▶ Action item: In the data below, write out the stretch from the line containing "Image resolution: width=960 pixels, height=540 pixels. I want" through the end, switching every "vacant" to "empty" and leaving all else unchanged.
--- Data for the task ---
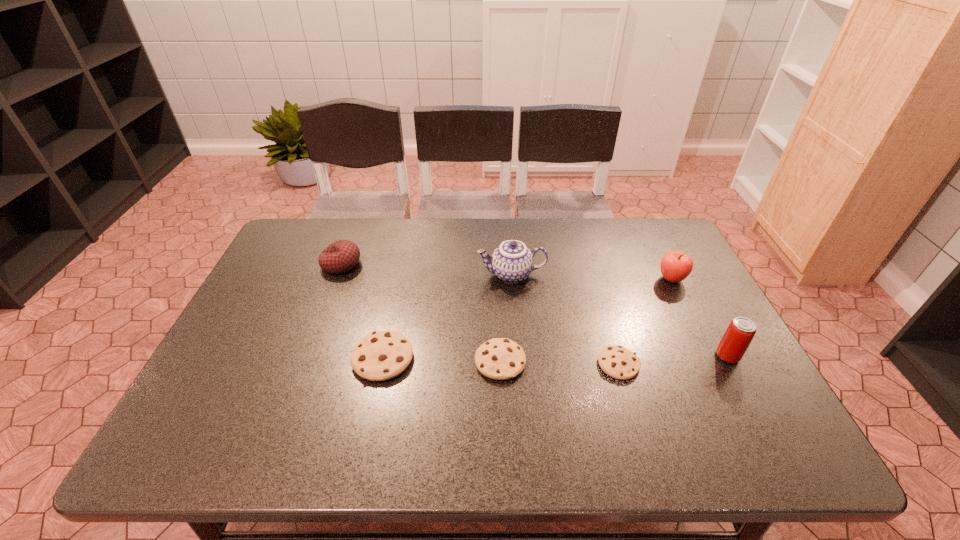
In the image, there is a desktop. Where is `vacant space at the far left corner`? This screenshot has height=540, width=960. vacant space at the far left corner is located at coordinates (331, 220).

This screenshot has height=540, width=960. I want to click on vacant region at the far right corner of the desktop, so click(660, 253).

Where is `free space between the third object from right to left and the apple`? free space between the third object from right to left and the apple is located at coordinates (645, 322).

The image size is (960, 540). I want to click on vacant area that lies between the rightmost cookie and the sixth tallest object, so click(x=560, y=363).

Where is `empty space that is in between the fifth tallest object and the second cookie from right to left`? The width and height of the screenshot is (960, 540). empty space that is in between the fifth tallest object and the second cookie from right to left is located at coordinates 442,360.

The image size is (960, 540). What are the coordinates of `blank region between the beer can and the fourth shortest object` in the screenshot? It's located at (534, 310).

The height and width of the screenshot is (540, 960). I want to click on unoccupied position between the shortest cookie and the second cookie from left to right, so [x=560, y=363].

Where is `vacant area that lies between the fifth tallest object and the chinaware`? The height and width of the screenshot is (540, 960). vacant area that lies between the fifth tallest object and the chinaware is located at coordinates (447, 316).

The width and height of the screenshot is (960, 540). What are the coordinates of `free space that is in between the chinaware and the leftmost cookie` in the screenshot? It's located at (447, 316).

At what (x,y) coordinates should I click in order to perform the action: click on free space between the third shortest object and the chinaware. Please return your answer as a coordinate pair (x, y). Looking at the image, I should click on (447, 316).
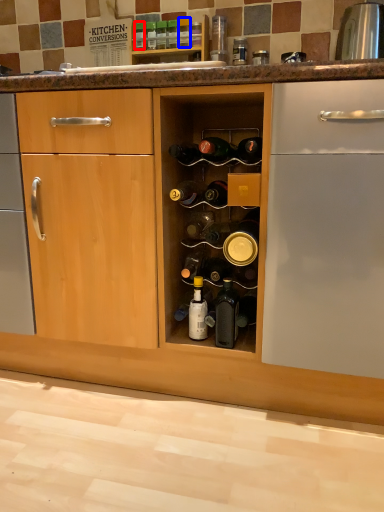
Question: Which object appears closest to the camera in this image, bottle (highlighted by a red box) or bottle (highlighted by a blue box)?

Choices:
 (A) bottle
 (B) bottle

Answer: (B)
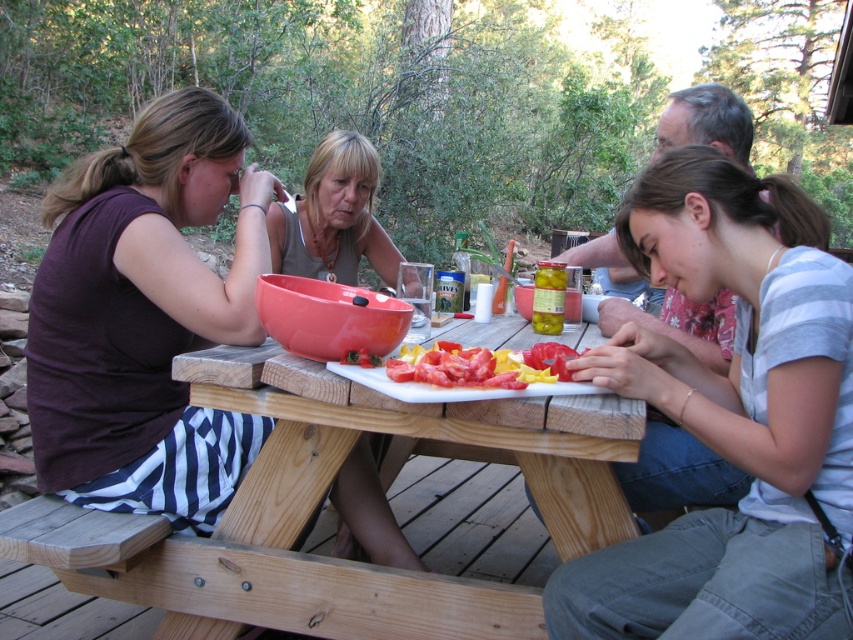
Question: Does light blue cotton shirt at center appear on the right side of sliced red tomato at center?

Choices:
 (A) yes
 (B) no

Answer: (A)

Question: Is light blue cotton shirt at center positioned in front of wooden picnic table at center?

Choices:
 (A) yes
 (B) no

Answer: (A)

Question: Is light blue cotton shirt at center to the right of matte purple shirt at left from the viewer's perspective?

Choices:
 (A) no
 (B) yes

Answer: (B)

Question: Which object appears farthest from the camera in this image?

Choices:
 (A) matte purple shirt at left
 (B) sliced red tomato at center

Answer: (A)

Question: Which of the following is the farthest from the observer?

Choices:
 (A) matte purple shirt at left
 (B) matte pink bowl at center
 (C) sliced red tomato at center

Answer: (B)

Question: Which point is farther from the camera taking this photo?

Choices:
 (A) (320, 484)
 (B) (119, 502)
 (C) (287, 269)

Answer: (C)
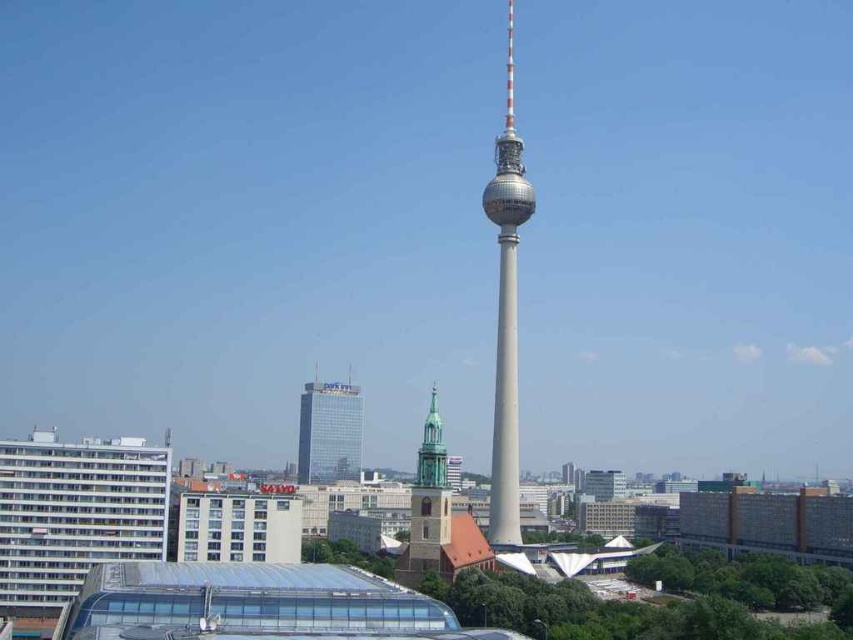
Does smooth gray tower at center have a greater height compared to glassy metallic skyscraper at center?

Indeed, smooth gray tower at center has a greater height compared to glassy metallic skyscraper at center.

Describe the element at coordinates (506, 314) in the screenshot. The height and width of the screenshot is (640, 853). I see `smooth gray tower at center` at that location.

Describe the element at coordinates (506, 314) in the screenshot. I see `smooth gray tower at center` at that location.

Where is `smooth gray tower at center`? Image resolution: width=853 pixels, height=640 pixels. smooth gray tower at center is located at coordinates (506, 314).

What are the coordinates of `smooth gray tower at center` in the screenshot? It's located at (506, 314).

Where is `smooth gray tower at center`? The image size is (853, 640). smooth gray tower at center is located at coordinates (506, 314).

Is glassy metallic skyscraper at center below brown stone church steeple at center?

Yes.

Who is shorter, glassy metallic skyscraper at center or brown stone church steeple at center?

With less height is glassy metallic skyscraper at center.

Is point (358, 397) closer to viewer compared to point (419, 502)?

No, it is not.

Locate an element on the screen. The width and height of the screenshot is (853, 640). glassy metallic skyscraper at center is located at coordinates (329, 433).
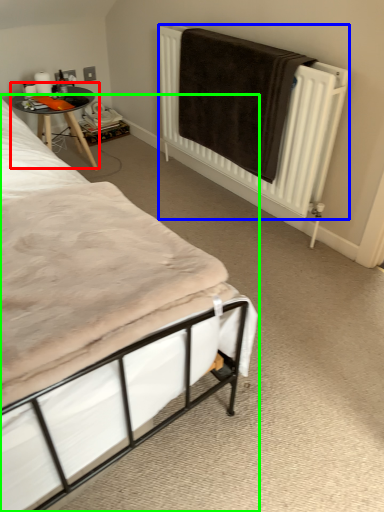
Question: Which object is positioned farthest from table (highlighted by a red box)? Select from radiator (highlighted by a blue box) and bed (highlighted by a green box).

Choices:
 (A) radiator
 (B) bed

Answer: (B)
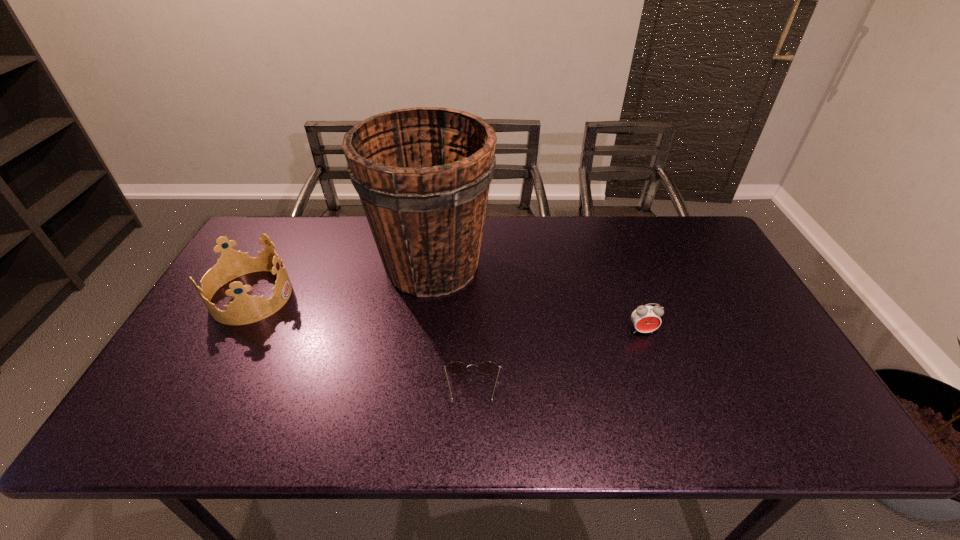
You are a GUI agent. You are given a task and a screenshot of the screen. Output one action in this format:
    pyautogui.click(x=<x>, y=<y>)
    Task: Click on the closest object to the leftmost object
    The width and height of the screenshot is (960, 540).
    Given the screenshot: What is the action you would take?
    pyautogui.click(x=423, y=174)

Where is `free space that satisfies the following two spatial constraints: 1. on the front side of the bucket; 2. on the front-facing side of the second tallest object`? The image size is (960, 540). free space that satisfies the following two spatial constraints: 1. on the front side of the bucket; 2. on the front-facing side of the second tallest object is located at coordinates (428, 296).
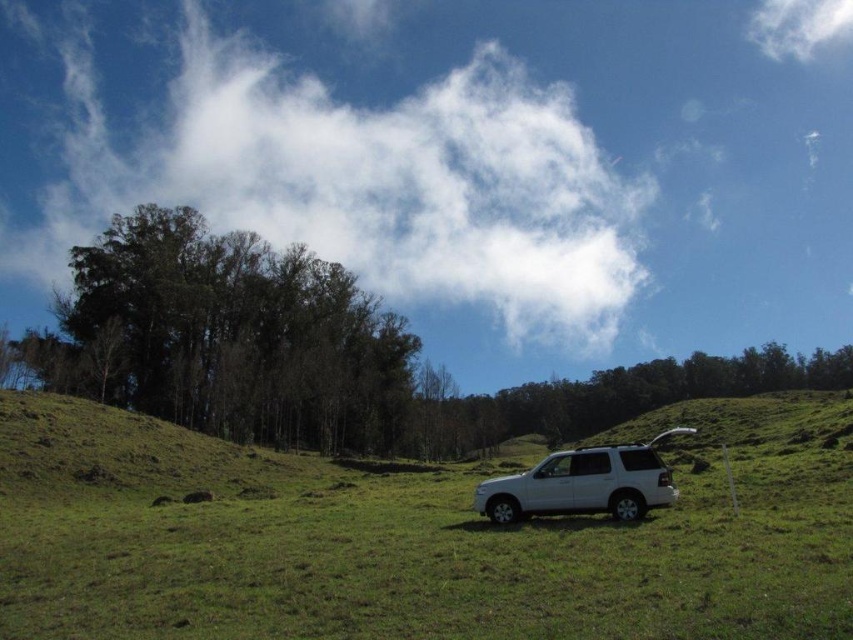
You are standing in the middle of the green grassy field at center and looking up at the sky. Which direction should you turn to see the white fluffy cloud at upper center first?

You should turn to your left because the green grassy field at center is positioned on the right side of the white fluffy cloud at upper center, meaning the cloud is to the left of the field from your perspective.

You are a photographer planning to capture the white fluffy cloud at upper center and the white matte suv at center in the same frame. Which object appears larger in the image?

The white fluffy cloud at upper center appears larger because it is much taller than the white matte suv at center.

You are standing at the point with coordinates point (550, 332) and want to walk towards the white SUV parked on the grassy area. Will the point with coordinates point (560, 534) block your path?

Point (560, 534) is in front of point (550, 332), so yes, the point with coordinates point (560, 534) will block your path to the white SUV parked on the grassy area.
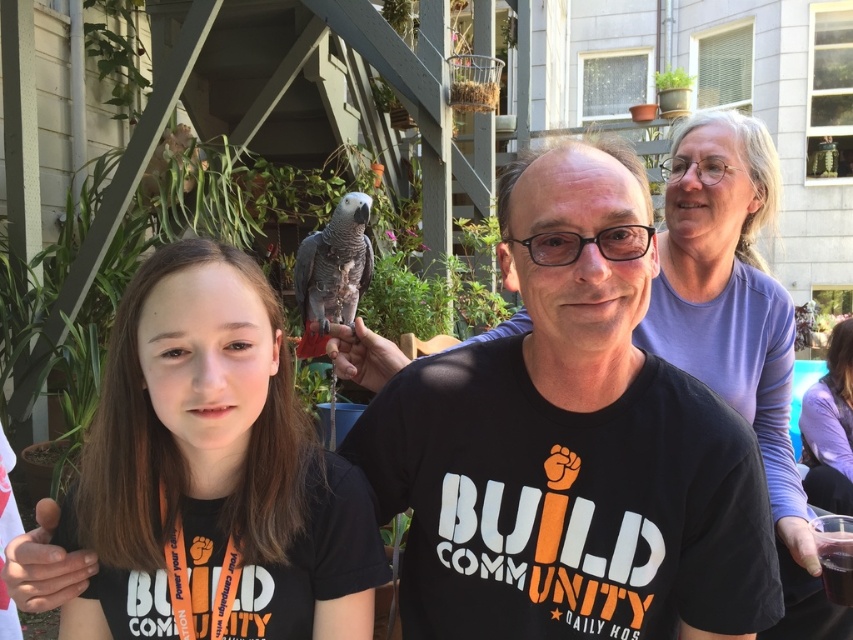
I want to click on matte black shirt at center, so click(x=213, y=467).

Does matte black shirt at center have a lesser width compared to translucent glass cup at lower right?

No, matte black shirt at center is not thinner than translucent glass cup at lower right.

Does point (165, 353) lie behind point (845, 547)?

No, (165, 353) is in front of (845, 547).

Where is `matte black shirt at center`? This screenshot has width=853, height=640. matte black shirt at center is located at coordinates (213, 467).

Describe the element at coordinates (569, 435) in the screenshot. The image size is (853, 640). I see `black matte shirt at center` at that location.

Where is `black matte shirt at center`? The width and height of the screenshot is (853, 640). black matte shirt at center is located at coordinates (569, 435).

Does point (675, 403) come behind point (827, 593)?

No, (675, 403) is closer to viewer.

At what (x,y) coordinates should I click in order to perform the action: click on black matte shirt at center. Please return your answer as a coordinate pair (x, y). The width and height of the screenshot is (853, 640). Looking at the image, I should click on (569, 435).

Does gray matte parrot at center appear on the left side of translucent glass cup at lower right?

Correct, you'll find gray matte parrot at center to the left of translucent glass cup at lower right.

Between gray matte parrot at center and translucent glass cup at lower right, which one appears on the left side from the viewer's perspective?

From the viewer's perspective, gray matte parrot at center appears more on the left side.

Identify the location of gray matte parrot at center. (334, 272).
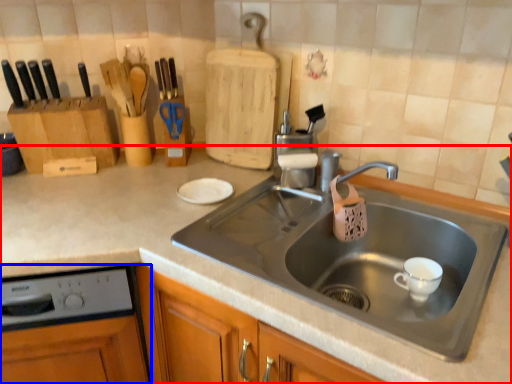
Question: Among these objects, which one is nearest to the camera, countertop (highlighted by a red box) or dish washer (highlighted by a blue box)?

Choices:
 (A) countertop
 (B) dish washer

Answer: (A)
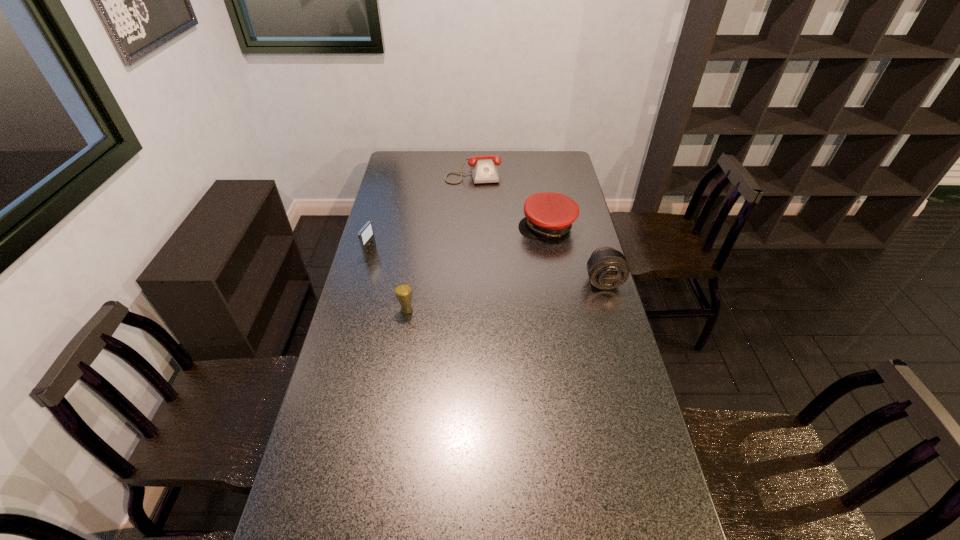
Where is `vacant region located 0.140m on the front-facing side of the telephoto lens`? vacant region located 0.140m on the front-facing side of the telephoto lens is located at coordinates (615, 322).

What are the coordinates of `free location located 0.130m on the front-facing side of the iPod` in the screenshot? It's located at (404, 265).

At what (x,y) coordinates should I click in order to perform the action: click on vacant area situated on the front-facing side of the iPod. Please return your answer as a coordinate pair (x, y). Looking at the image, I should click on (388, 261).

Where is `vacant space located 0.270m on the front-facing side of the iPod`? This screenshot has height=540, width=960. vacant space located 0.270m on the front-facing side of the iPod is located at coordinates (438, 272).

The image size is (960, 540). In order to click on free space located at the front of the cap where the visor is located in this screenshot , I will do `click(492, 294)`.

Identify the location of vacant area situated at the front of the cap where the visor is located. (486, 300).

This screenshot has height=540, width=960. Identify the location of free location located at the front of the cap where the visor is located. (500, 284).

Find the location of a particular element. vacant point located 0.130m on the dial of the telephone is located at coordinates (478, 200).

This screenshot has width=960, height=540. I want to click on free space located 0.380m on the dial of the telephone, so (x=483, y=234).

Identify the location of vacant space positioned 0.400m on the dial of the telephone. The height and width of the screenshot is (540, 960). (484, 237).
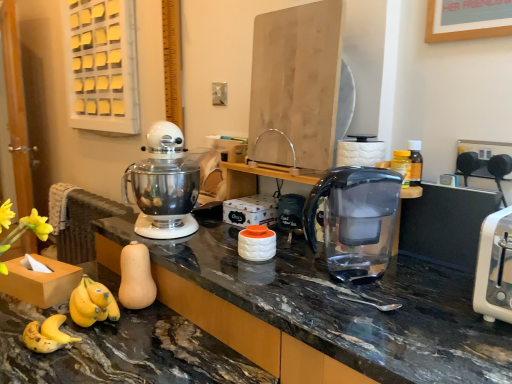
This screenshot has width=512, height=384. Find the location of `free point behind white plastic toaster at right`. free point behind white plastic toaster at right is located at coordinates (434, 276).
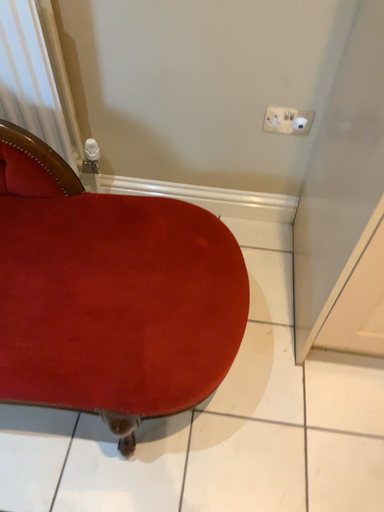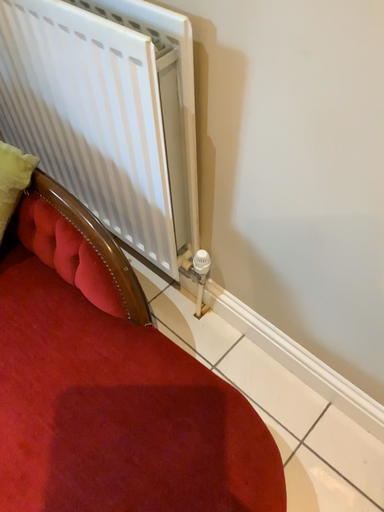
Question: Which way did the camera rotate in the video?

Choices:
 (A) rotated left
 (B) rotated right

Answer: (A)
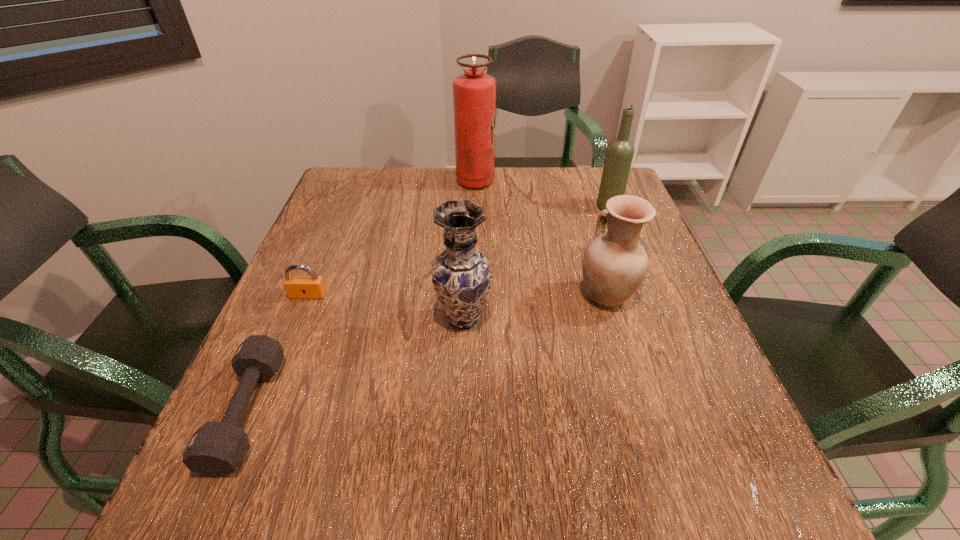
This screenshot has height=540, width=960. What are the coordinates of `free space between the pottery and the fire extinguisher` in the screenshot? It's located at (540, 238).

This screenshot has height=540, width=960. Find the location of `free spot between the fifth tallest object and the vase`. free spot between the fifth tallest object and the vase is located at coordinates (386, 307).

You are a GUI agent. You are given a task and a screenshot of the screen. Output one action in this format:
    pyautogui.click(x=<x>, y=<y>)
    Task: Click on the free space between the vase and the second shortest object
    The image size is (960, 540).
    Given the screenshot: What is the action you would take?
    pyautogui.click(x=386, y=307)

This screenshot has height=540, width=960. I want to click on object that can be found as the second closest to the vase, so [x=297, y=287].

Image resolution: width=960 pixels, height=540 pixels. In order to click on the fifth closest object to the farthest object in this screenshot , I will do `click(216, 449)`.

Image resolution: width=960 pixels, height=540 pixels. I want to click on free spot that satisfies the following two spatial constraints: 1. on the label side of the farthest object; 2. on the back side of the wine bottle, so click(475, 206).

Where is `blank area in the image that satisfies the following two spatial constraints: 1. on the label side of the fifth nearest object; 2. on the left side of the fire extinguisher`? blank area in the image that satisfies the following two spatial constraints: 1. on the label side of the fifth nearest object; 2. on the left side of the fire extinguisher is located at coordinates (x=475, y=206).

Where is `vacant area that satisfies the following two spatial constraints: 1. to unlock the padlock from the front; 2. on the right side of the pottery`? vacant area that satisfies the following two spatial constraints: 1. to unlock the padlock from the front; 2. on the right side of the pottery is located at coordinates (308, 295).

This screenshot has height=540, width=960. I want to click on vacant space that satisfies the following two spatial constraints: 1. on the back side of the vase; 2. on the right side of the fifth nearest object, so click(468, 206).

Locate an element on the screen. Image resolution: width=960 pixels, height=540 pixels. vacant space that satisfies the following two spatial constraints: 1. on the label side of the fire extinguisher; 2. to unlock the second shortest object from the front is located at coordinates (473, 295).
---
▶ Written solution:
Image resolution: width=960 pixels, height=540 pixels. I want to click on free spot that satisfies the following two spatial constraints: 1. on the label side of the farthest object; 2. on the back side of the wine bottle, so click(475, 206).

Where is `blank area in the image that satisfies the following two spatial constraints: 1. on the label side of the fifth nearest object; 2. on the left side of the fire extinguisher`? blank area in the image that satisfies the following two spatial constraints: 1. on the label side of the fifth nearest object; 2. on the left side of the fire extinguisher is located at coordinates (x=475, y=206).

Where is `empty area that satisfies the following two spatial constraints: 1. to unlock the padlock from the front; 2. on the right side of the pottery`? empty area that satisfies the following two spatial constraints: 1. to unlock the padlock from the front; 2. on the right side of the pottery is located at coordinates (308, 295).

This screenshot has height=540, width=960. I want to click on empty space that satisfies the following two spatial constraints: 1. on the back side of the vase; 2. on the right side of the fifth nearest object, so click(468, 206).

Locate an element on the screen. Image resolution: width=960 pixels, height=540 pixels. empty space that satisfies the following two spatial constraints: 1. on the label side of the fire extinguisher; 2. to unlock the second shortest object from the front is located at coordinates (473, 295).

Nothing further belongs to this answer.